Transcription task. Write out each entry verbatim and exclude any image.
The data START
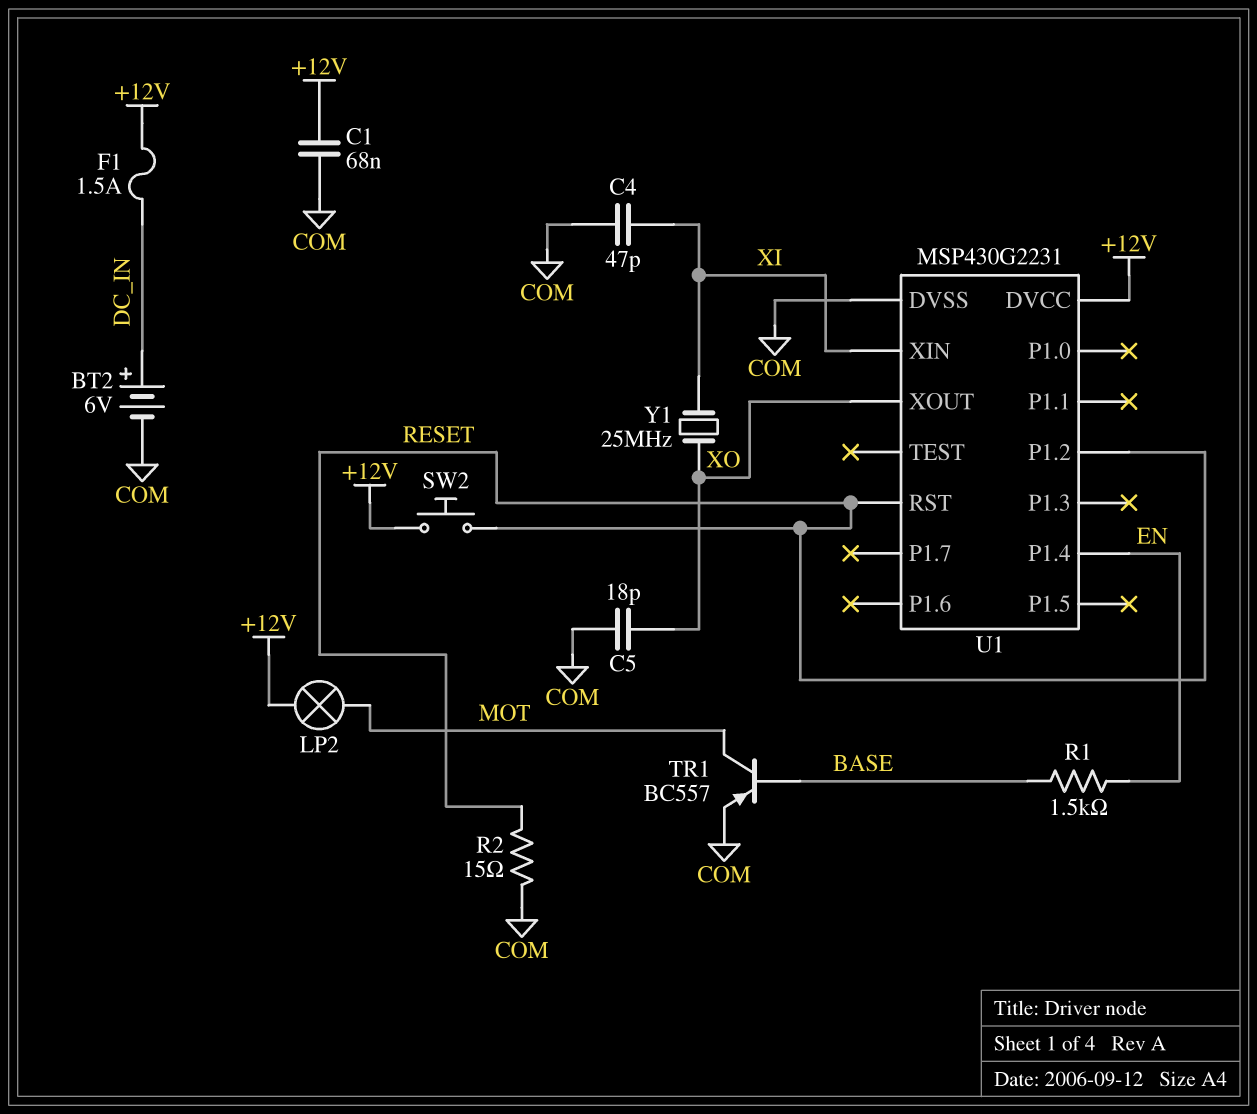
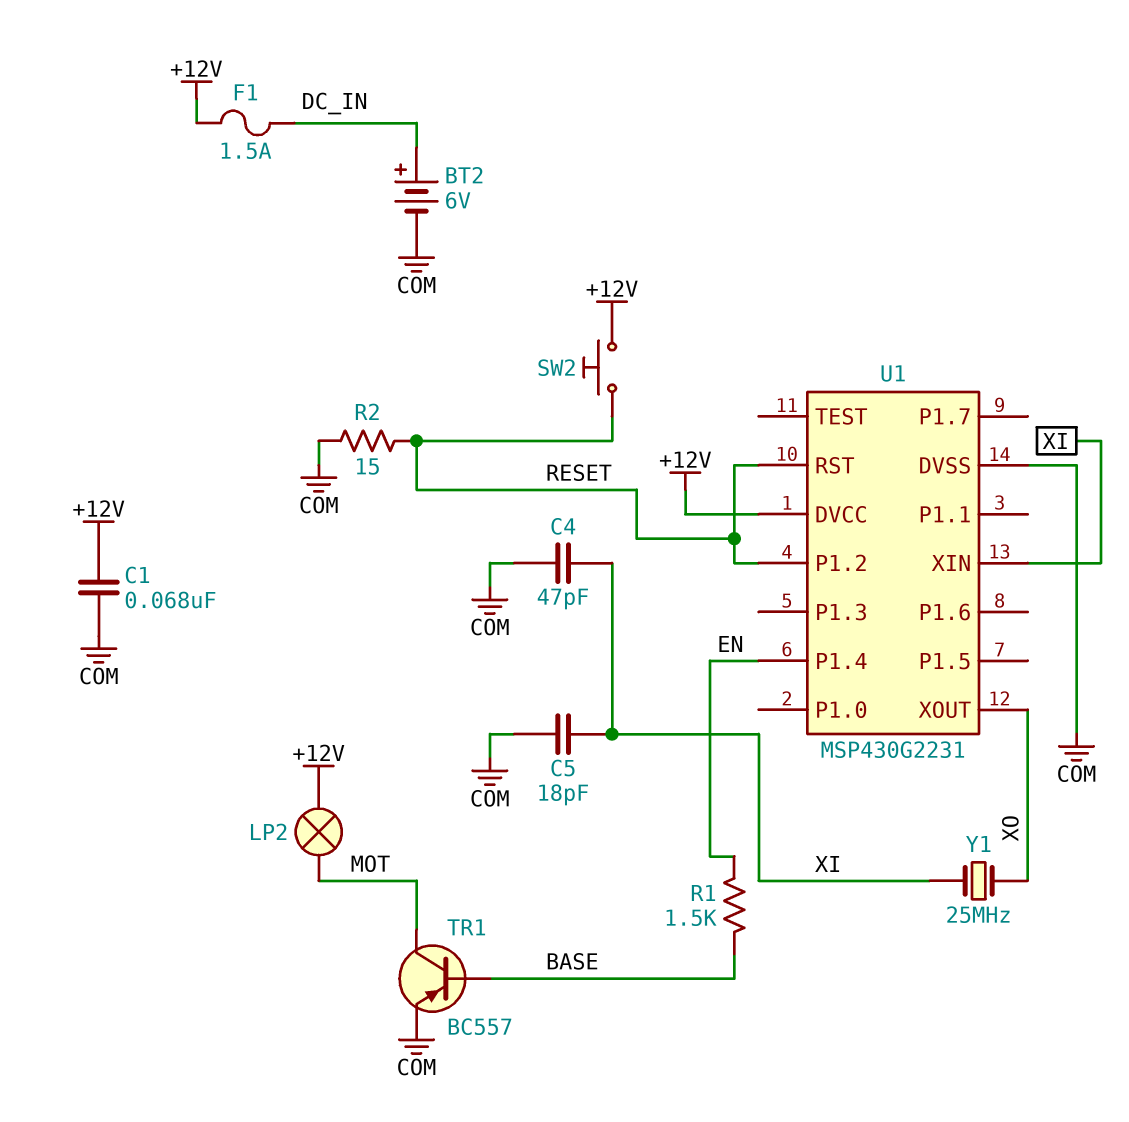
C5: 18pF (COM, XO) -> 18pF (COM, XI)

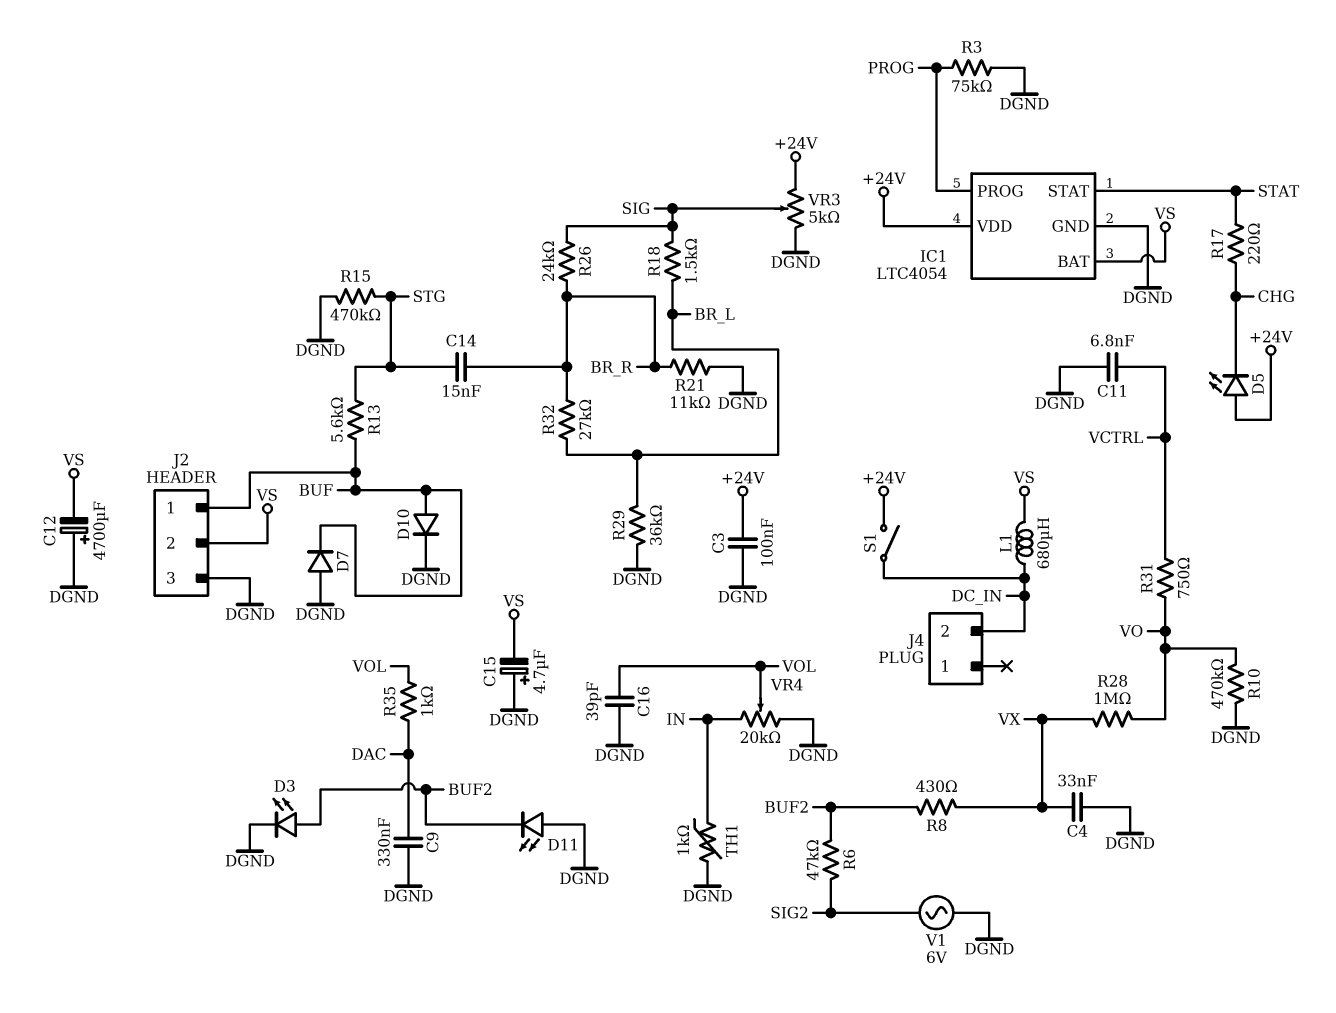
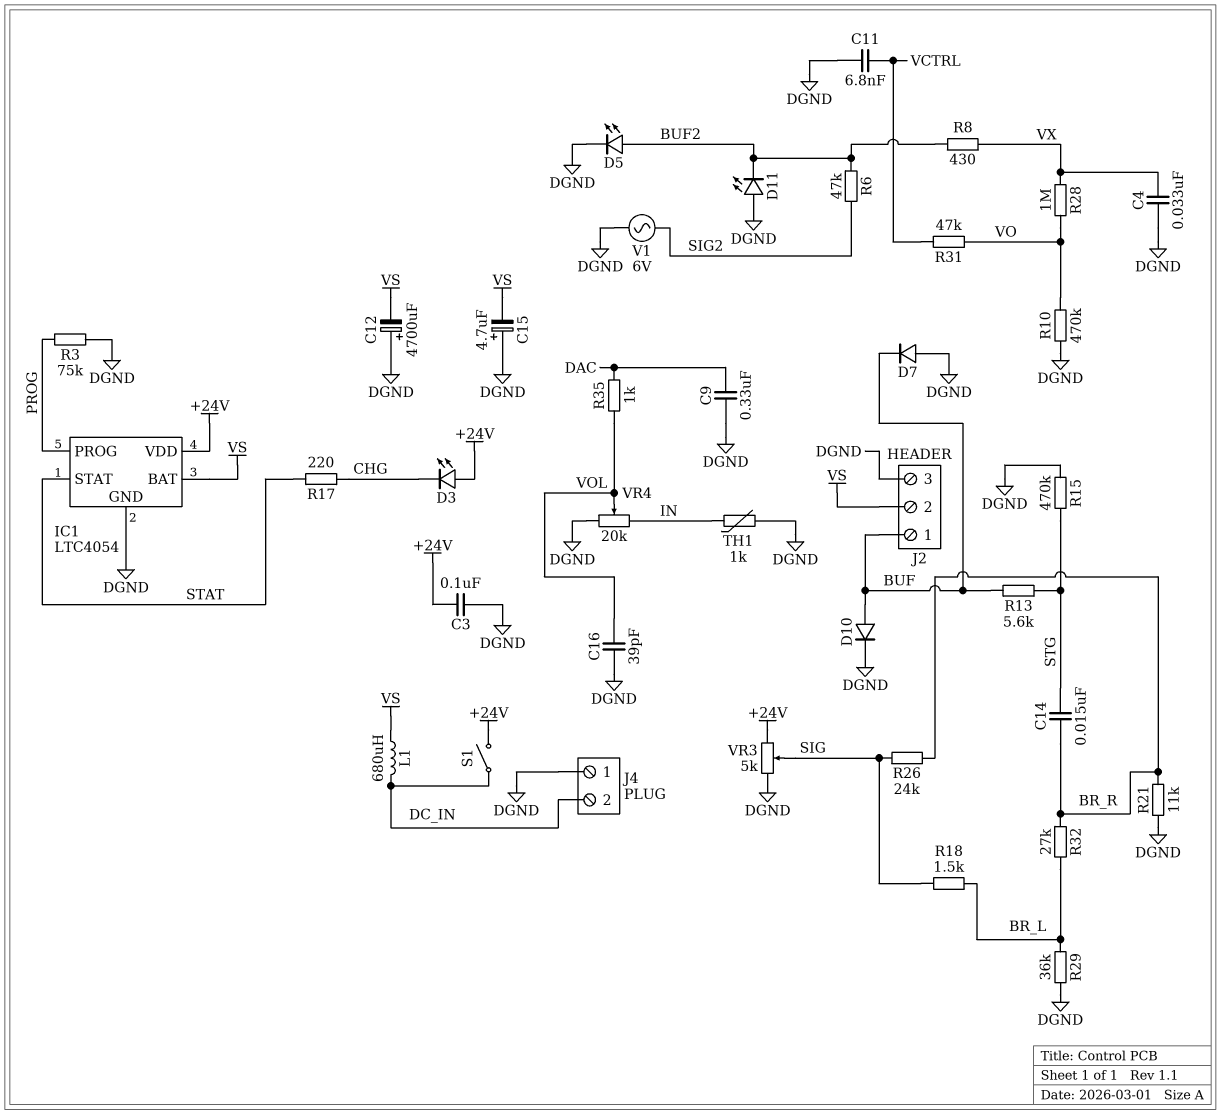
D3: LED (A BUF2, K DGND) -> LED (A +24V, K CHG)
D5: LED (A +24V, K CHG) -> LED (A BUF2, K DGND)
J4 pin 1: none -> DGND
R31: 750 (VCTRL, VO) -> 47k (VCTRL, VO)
The data END
• **The answer**
C5: 18pF (COM, XO) -> 18pF (COM, XI)

D3: LED (A BUF2, K DGND) -> LED (A +24V, K CHG)
D5: LED (A +24V, K CHG) -> LED (A BUF2, K DGND)
J4 pin 1: none -> DGND
R31: 750 (VCTRL, VO) -> 47k (VCTRL, VO)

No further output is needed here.